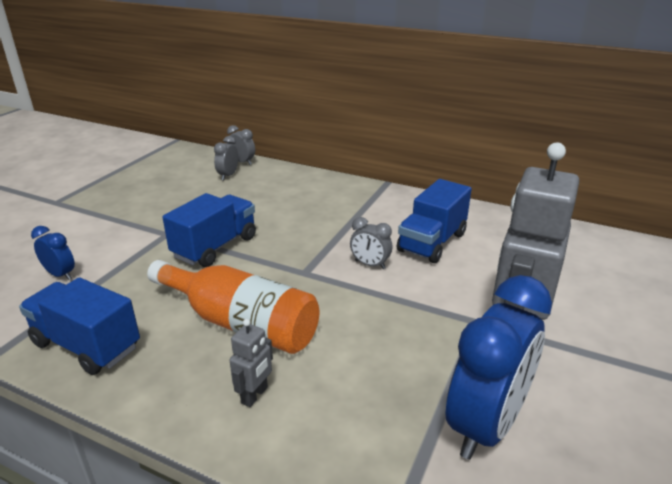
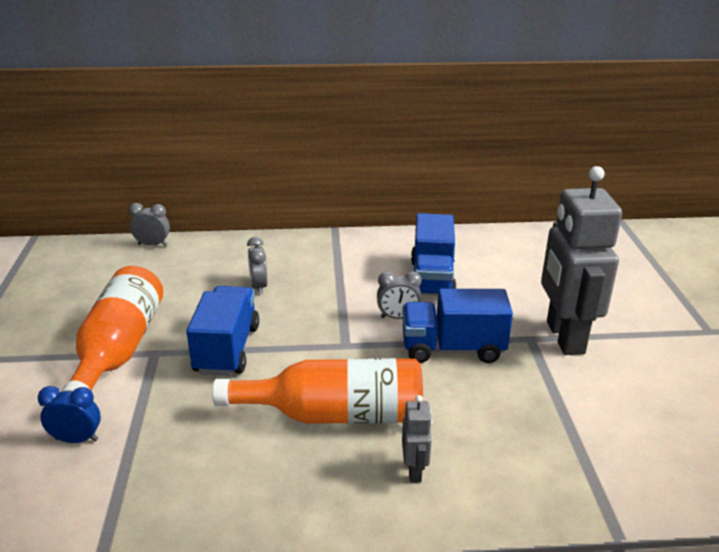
camera: 30 degrees left, 0 degrees up
blue truck [19,277,140,375] -> blue truck moved to [402,289,513,363]
grey clock [214,136,238,180] -> grey clock moved to [247,237,267,294]
blue clock [446,275,552,460] -> none
none -> orange bottle [61,266,163,392]

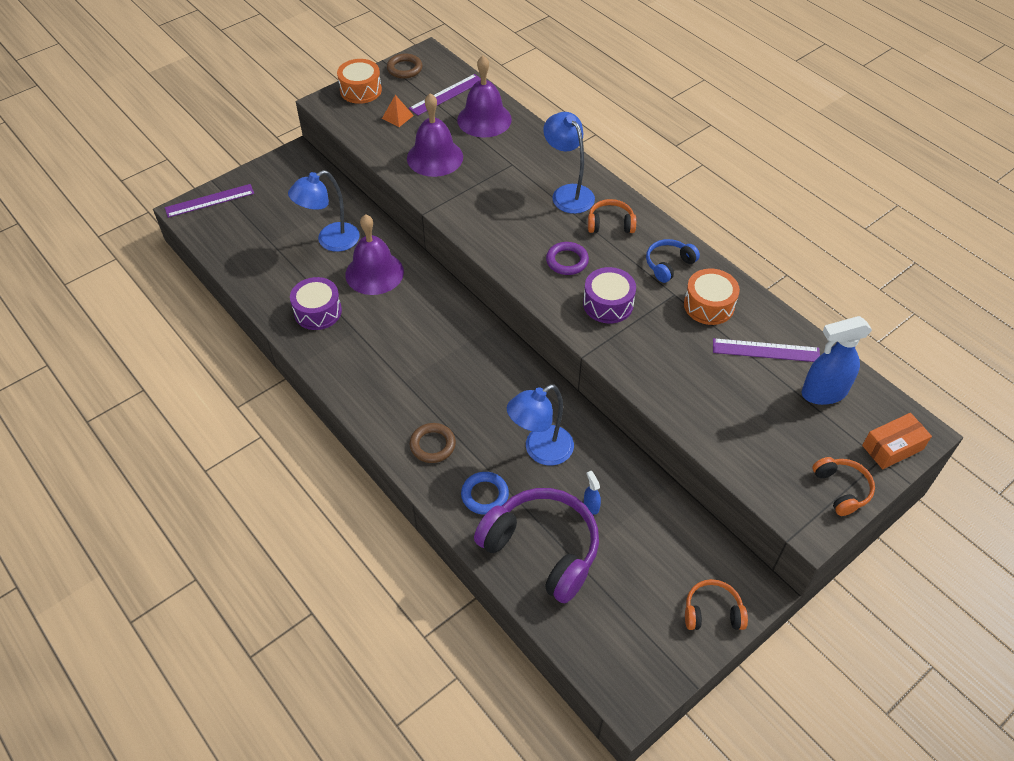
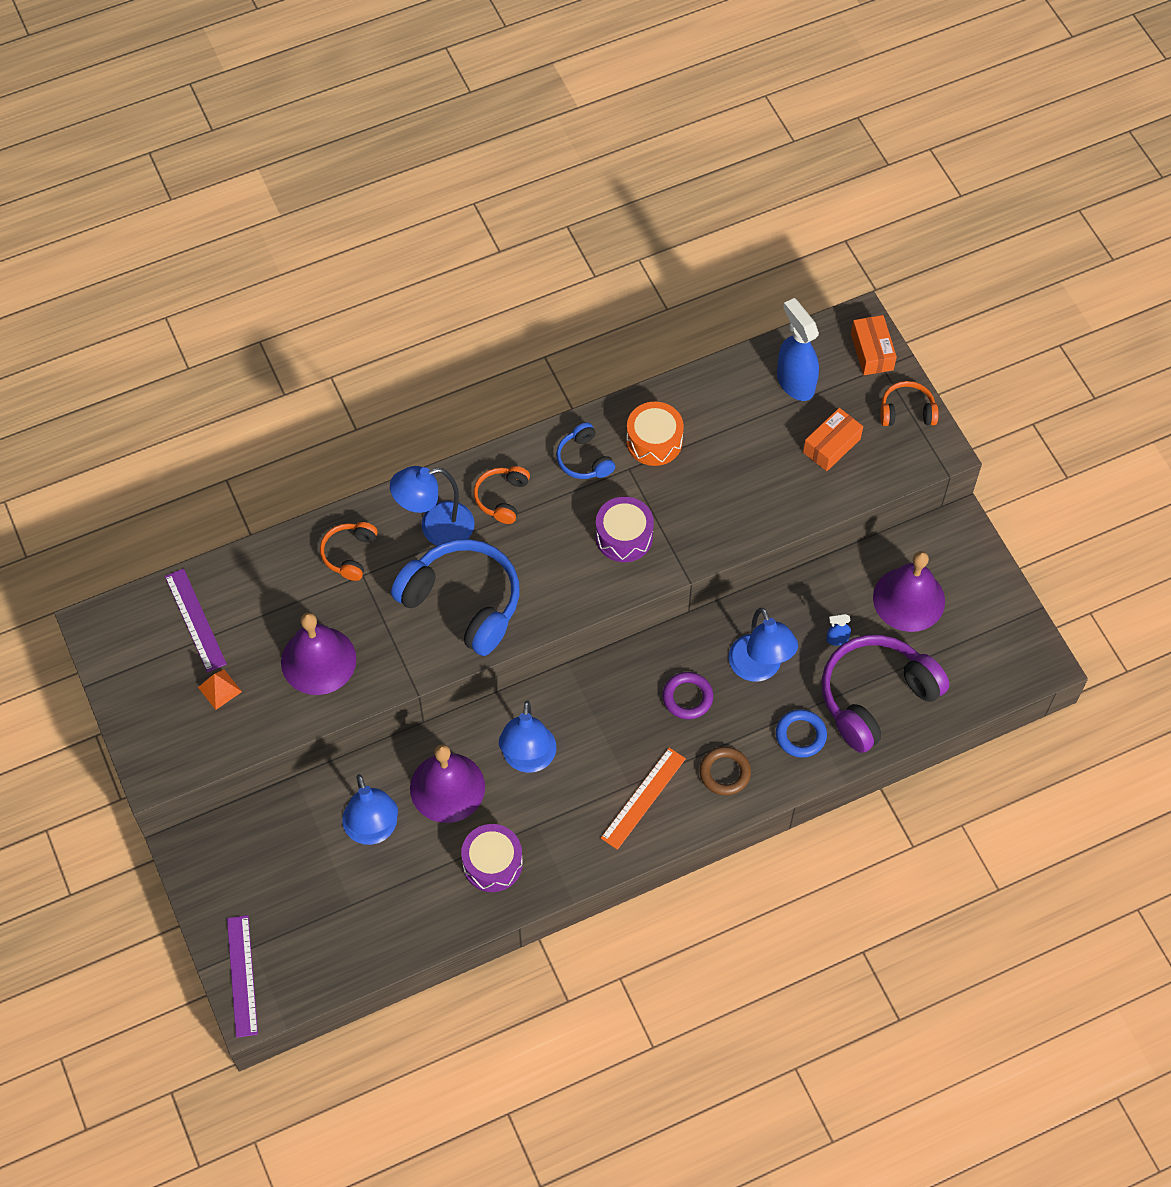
camera: 75 degrees left, 10 degrees up
orange drum [337,59,382,104] -> none
brown ring [387,54,423,79] -> none
purple bell [457,56,512,138] -> purple bell moved to [873,551,945,632]
purple ring [546,242,589,275] -> purple ring moved to [663,672,713,719]
orange headphones [685,579,748,630] -> orange headphones moved to [320,522,377,581]
purple ruler [713,338,820,362] -> none
blue spray bottle [802,316,872,405] -> blue spray bottle turned 150 degrees clockwise [777,298,819,401]
none -> blue headphones [391,539,520,656]
none -> blue lamp [499,700,556,773]
none -> orange ruler [601,748,686,850]
none -> orange box [803,408,863,471]

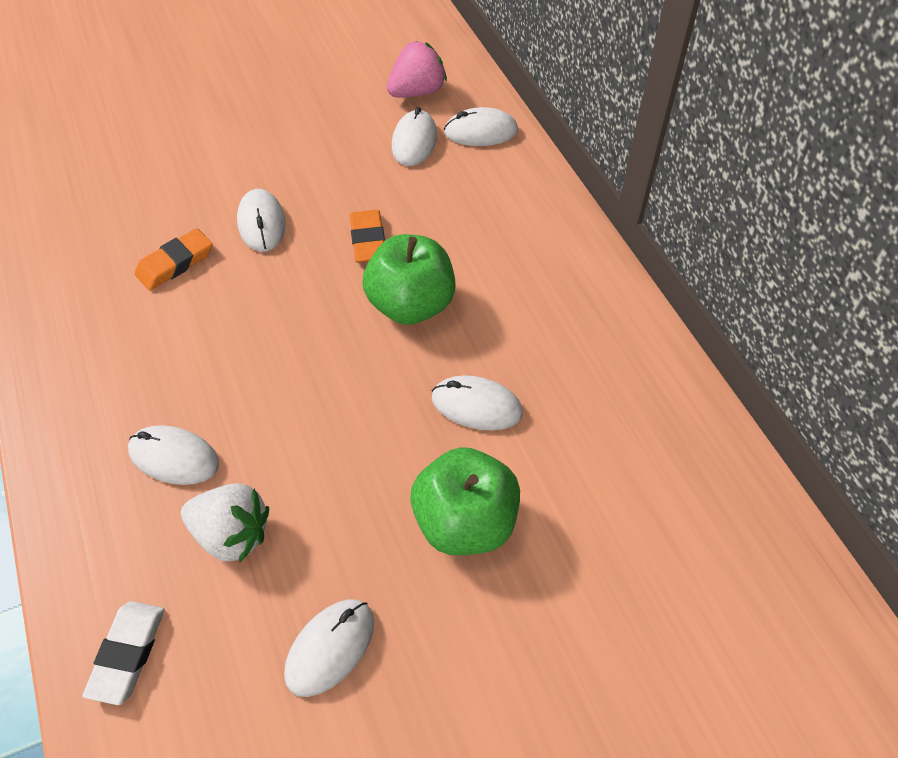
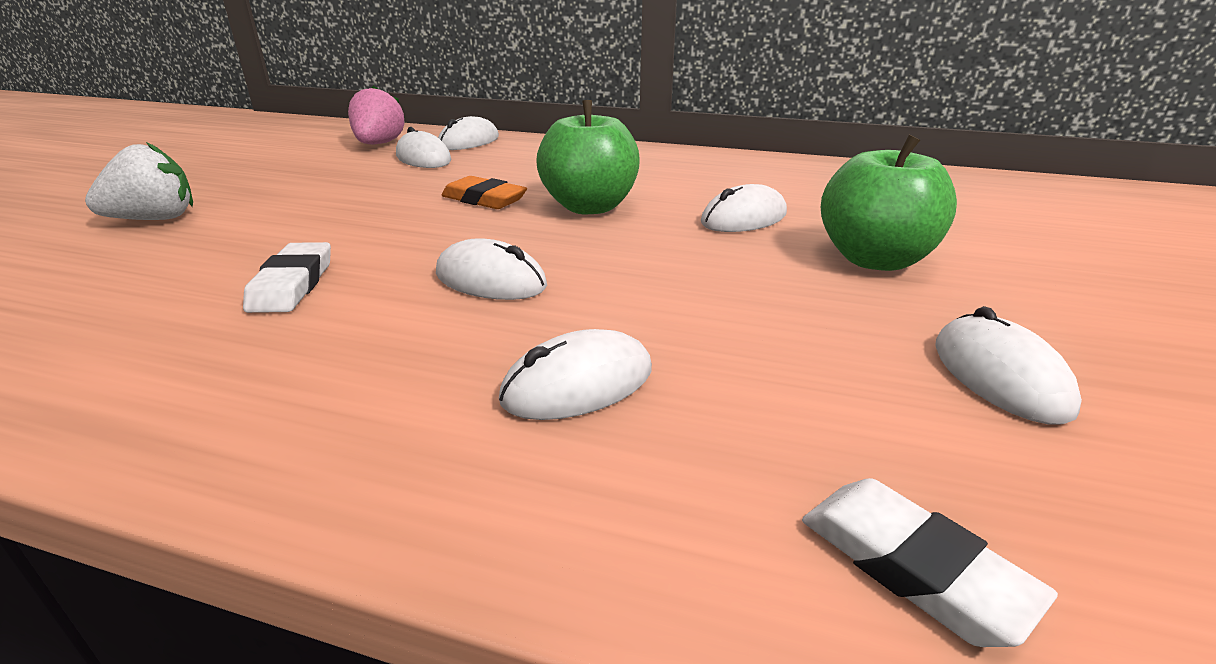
camera: 50 degrees left, 25 degrees down
orange eraser [135,228,212,291] -> white eraser [243,242,331,313]
white strawberry [181,483,269,563] -> white strawberry moved to [85,142,193,220]
white mouse [237,189,286,252] -> white mouse moved to [436,238,547,300]

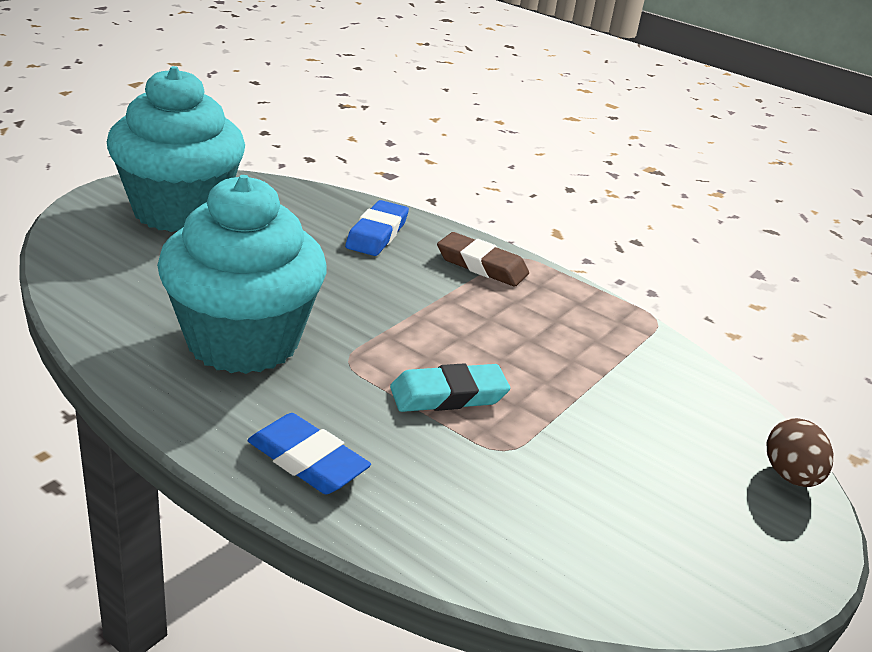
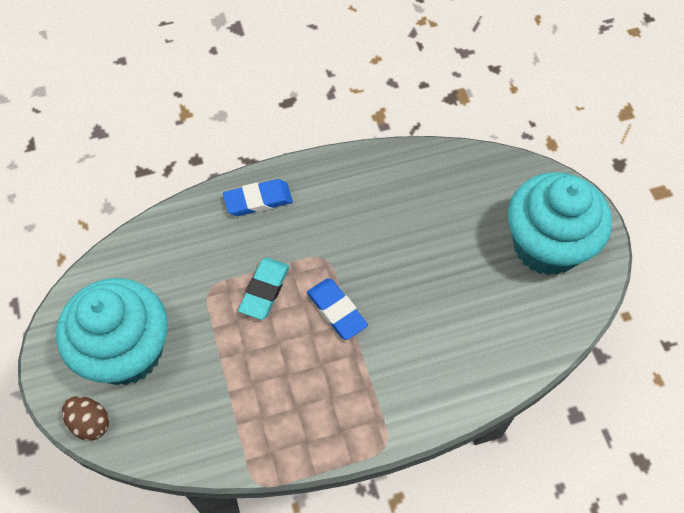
camera: 130 degrees right, 30 degrees up
turquoise cupcake [157,175,326,374] -> turquoise cupcake moved to [56,278,168,385]
blue eraser [345,200,409,256] -> blue eraser moved to [307,278,368,340]
brown eraser [437,232,529,286] -> none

TASK DETAILS: Quote, please, only the lines running from the one with "white mouse [237,189,286,252]" down to the final line of the data above, keeping both ends and skipping the pictures.

EXERCISE RESPONSE:
white mouse [237,189,286,252] -> white mouse moved to [436,238,547,300]

camera: 130 degrees right, 30 degrees up
turquoise cupcake [157,175,326,374] -> turquoise cupcake moved to [56,278,168,385]
blue eraser [345,200,409,256] -> blue eraser moved to [307,278,368,340]
brown eraser [437,232,529,286] -> none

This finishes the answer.